Records excerpted from a collection

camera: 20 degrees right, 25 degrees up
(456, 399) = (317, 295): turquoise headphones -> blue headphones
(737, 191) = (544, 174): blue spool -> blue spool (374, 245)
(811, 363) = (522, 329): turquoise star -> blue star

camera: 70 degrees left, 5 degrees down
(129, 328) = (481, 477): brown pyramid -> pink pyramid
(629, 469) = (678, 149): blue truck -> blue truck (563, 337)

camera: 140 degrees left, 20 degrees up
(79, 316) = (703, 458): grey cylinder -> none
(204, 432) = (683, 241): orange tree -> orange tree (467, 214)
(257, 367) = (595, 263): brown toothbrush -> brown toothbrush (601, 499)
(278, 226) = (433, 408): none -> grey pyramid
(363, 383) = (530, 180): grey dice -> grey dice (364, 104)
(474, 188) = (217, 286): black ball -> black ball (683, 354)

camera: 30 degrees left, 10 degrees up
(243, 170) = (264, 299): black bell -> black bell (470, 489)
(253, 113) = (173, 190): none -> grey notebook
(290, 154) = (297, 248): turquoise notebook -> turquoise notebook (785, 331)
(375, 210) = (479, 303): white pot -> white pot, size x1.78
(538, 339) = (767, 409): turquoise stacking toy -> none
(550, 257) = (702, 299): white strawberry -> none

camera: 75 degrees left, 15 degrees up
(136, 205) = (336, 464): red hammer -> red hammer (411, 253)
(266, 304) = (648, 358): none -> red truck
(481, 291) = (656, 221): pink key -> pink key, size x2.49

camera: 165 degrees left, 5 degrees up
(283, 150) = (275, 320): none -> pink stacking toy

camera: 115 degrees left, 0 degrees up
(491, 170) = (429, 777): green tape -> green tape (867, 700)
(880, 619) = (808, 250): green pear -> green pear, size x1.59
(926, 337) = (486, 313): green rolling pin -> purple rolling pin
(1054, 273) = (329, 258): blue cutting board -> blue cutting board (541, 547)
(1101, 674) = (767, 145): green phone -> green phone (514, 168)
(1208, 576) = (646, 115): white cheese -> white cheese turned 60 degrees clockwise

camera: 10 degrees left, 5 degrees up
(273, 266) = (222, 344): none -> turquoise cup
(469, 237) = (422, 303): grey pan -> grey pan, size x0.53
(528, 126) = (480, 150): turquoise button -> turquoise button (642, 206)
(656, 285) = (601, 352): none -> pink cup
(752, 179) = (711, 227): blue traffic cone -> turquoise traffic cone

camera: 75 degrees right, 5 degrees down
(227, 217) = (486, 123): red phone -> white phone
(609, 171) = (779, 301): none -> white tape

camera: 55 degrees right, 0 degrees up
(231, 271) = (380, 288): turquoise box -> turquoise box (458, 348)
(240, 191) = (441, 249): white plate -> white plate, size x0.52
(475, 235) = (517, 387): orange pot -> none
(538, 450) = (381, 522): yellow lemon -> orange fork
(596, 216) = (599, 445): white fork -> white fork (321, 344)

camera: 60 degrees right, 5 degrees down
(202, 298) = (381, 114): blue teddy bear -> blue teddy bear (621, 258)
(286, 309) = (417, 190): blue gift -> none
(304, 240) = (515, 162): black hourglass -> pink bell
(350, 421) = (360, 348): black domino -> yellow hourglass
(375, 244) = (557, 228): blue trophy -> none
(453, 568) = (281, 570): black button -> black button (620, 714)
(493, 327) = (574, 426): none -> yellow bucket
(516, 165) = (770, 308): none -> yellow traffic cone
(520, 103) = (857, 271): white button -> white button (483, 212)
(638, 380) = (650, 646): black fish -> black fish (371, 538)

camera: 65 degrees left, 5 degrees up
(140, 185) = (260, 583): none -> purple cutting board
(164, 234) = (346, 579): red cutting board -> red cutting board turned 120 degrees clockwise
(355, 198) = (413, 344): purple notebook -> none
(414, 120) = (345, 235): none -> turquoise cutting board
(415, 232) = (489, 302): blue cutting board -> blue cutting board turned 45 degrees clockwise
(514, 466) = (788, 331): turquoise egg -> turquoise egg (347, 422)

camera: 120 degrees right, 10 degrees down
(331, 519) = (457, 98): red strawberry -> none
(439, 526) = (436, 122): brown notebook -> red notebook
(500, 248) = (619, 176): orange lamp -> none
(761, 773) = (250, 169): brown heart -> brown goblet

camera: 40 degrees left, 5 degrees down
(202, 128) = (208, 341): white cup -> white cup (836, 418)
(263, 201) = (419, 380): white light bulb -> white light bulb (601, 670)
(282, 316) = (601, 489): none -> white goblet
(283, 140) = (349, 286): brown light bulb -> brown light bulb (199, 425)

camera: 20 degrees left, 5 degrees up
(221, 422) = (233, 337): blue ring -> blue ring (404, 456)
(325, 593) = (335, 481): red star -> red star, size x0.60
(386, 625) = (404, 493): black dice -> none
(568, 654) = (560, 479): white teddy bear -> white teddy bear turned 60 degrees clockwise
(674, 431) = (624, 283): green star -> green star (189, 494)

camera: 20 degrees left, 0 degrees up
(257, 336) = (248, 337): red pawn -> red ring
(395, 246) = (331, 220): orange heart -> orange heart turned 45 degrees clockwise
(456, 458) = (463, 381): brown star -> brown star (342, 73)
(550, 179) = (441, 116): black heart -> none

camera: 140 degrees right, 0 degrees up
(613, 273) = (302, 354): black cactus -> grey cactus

**WORK INSTRUCTIONS:**
Once you find the line with "(266, 304) = (648, 358): none -> red truck" above, print it and every line after it up to and including the line with "(140, 185) = (260, 583): none", exactly as written and nothing else.

**EXERCISE ANSWER:**
(266, 304) = (648, 358): none -> red truck
(481, 291) = (656, 221): pink key -> pink key, size x2.49

camera: 165 degrees left, 5 degrees up
(283, 150) = (275, 320): none -> pink stacking toy

camera: 115 degrees left, 0 degrees up
(491, 170) = (429, 777): green tape -> green tape (867, 700)
(880, 619) = (808, 250): green pear -> green pear, size x1.59
(926, 337) = (486, 313): green rolling pin -> purple rolling pin
(1054, 273) = (329, 258): blue cutting board -> blue cutting board (541, 547)
(1101, 674) = (767, 145): green phone -> green phone (514, 168)
(1208, 576) = (646, 115): white cheese -> white cheese turned 60 degrees clockwise

camera: 10 degrees left, 5 degrees up
(273, 266) = (222, 344): none -> turquoise cup
(469, 237) = (422, 303): grey pan -> grey pan, size x0.53
(528, 126) = (480, 150): turquoise button -> turquoise button (642, 206)
(656, 285) = (601, 352): none -> pink cup
(752, 179) = (711, 227): blue traffic cone -> turquoise traffic cone

camera: 75 degrees right, 5 degrees down
(227, 217) = (486, 123): red phone -> white phone
(609, 171) = (779, 301): none -> white tape

camera: 55 degrees right, 0 degrees up
(231, 271) = (380, 288): turquoise box -> turquoise box (458, 348)
(240, 191) = (441, 249): white plate -> white plate, size x0.52
(475, 235) = (517, 387): orange pot -> none
(538, 450) = (381, 522): yellow lemon -> orange fork
(596, 216) = (599, 445): white fork -> white fork (321, 344)

camera: 60 degrees right, 5 degrees down
(202, 298) = (381, 114): blue teddy bear -> blue teddy bear (621, 258)
(286, 309) = (417, 190): blue gift -> none
(304, 240) = (515, 162): black hourglass -> pink bell
(350, 421) = (360, 348): black domino -> yellow hourglass
(375, 244) = (557, 228): blue trophy -> none
(453, 568) = (281, 570): black button -> black button (620, 714)
(493, 327) = (574, 426): none -> yellow bucket
(516, 165) = (770, 308): none -> yellow traffic cone
(520, 103) = (857, 271): white button -> white button (483, 212)
(638, 380) = (650, 646): black fish -> black fish (371, 538)

camera: 65 degrees left, 5 degrees up
(140, 185) = (260, 583): none -> purple cutting board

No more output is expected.